Object matching data:
"""

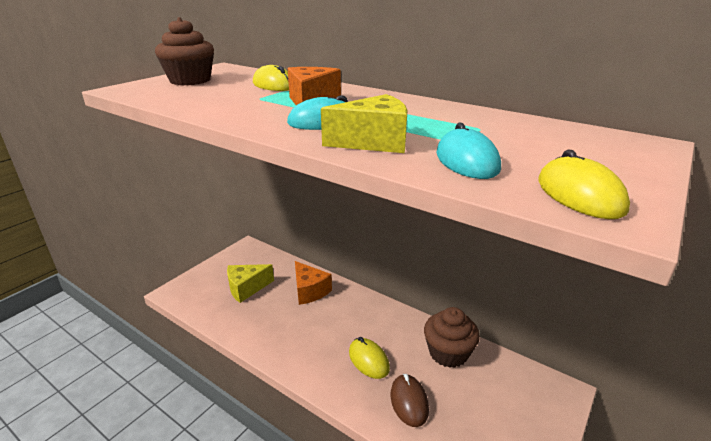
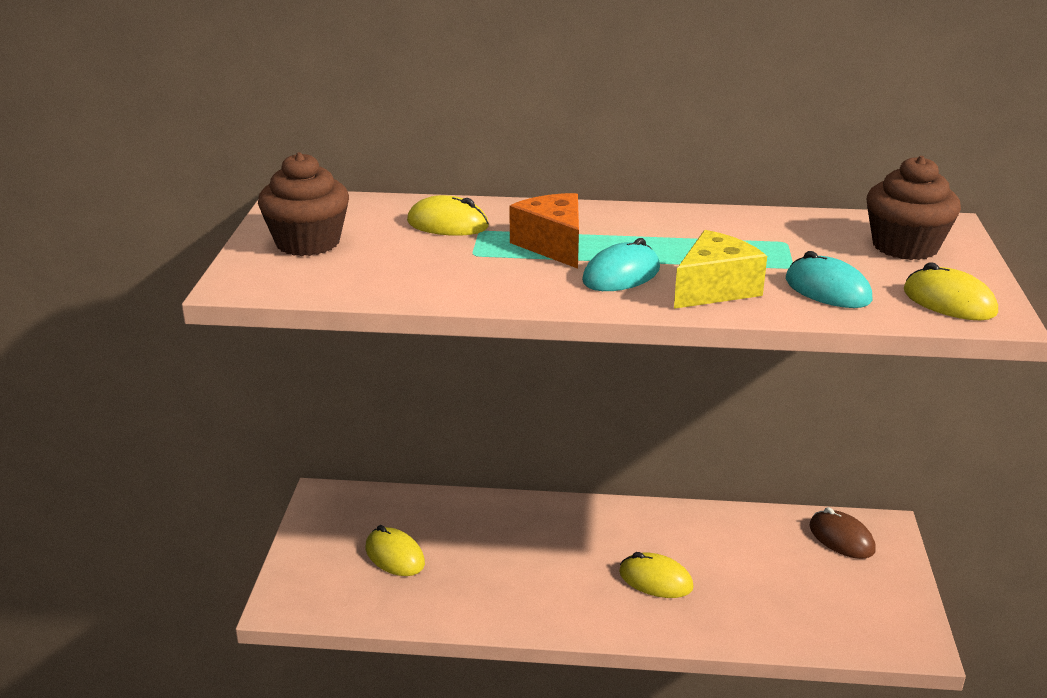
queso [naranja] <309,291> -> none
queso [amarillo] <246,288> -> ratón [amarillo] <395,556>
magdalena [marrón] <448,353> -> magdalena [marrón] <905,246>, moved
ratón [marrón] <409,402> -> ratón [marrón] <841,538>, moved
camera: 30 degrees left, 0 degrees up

"""

→ **What you have to do**
Every line above should be copied exactly, apart from any pictures.

→ **Solution to the exercise**
queso [naranja] <309,291> -> none
queso [amarillo] <246,288> -> ratón [amarillo] <395,556>
magdalena [marrón] <448,353> -> magdalena [marrón] <905,246>, moved
ratón [marrón] <409,402> -> ratón [marrón] <841,538>, moved
camera: 30 degrees left, 0 degrees up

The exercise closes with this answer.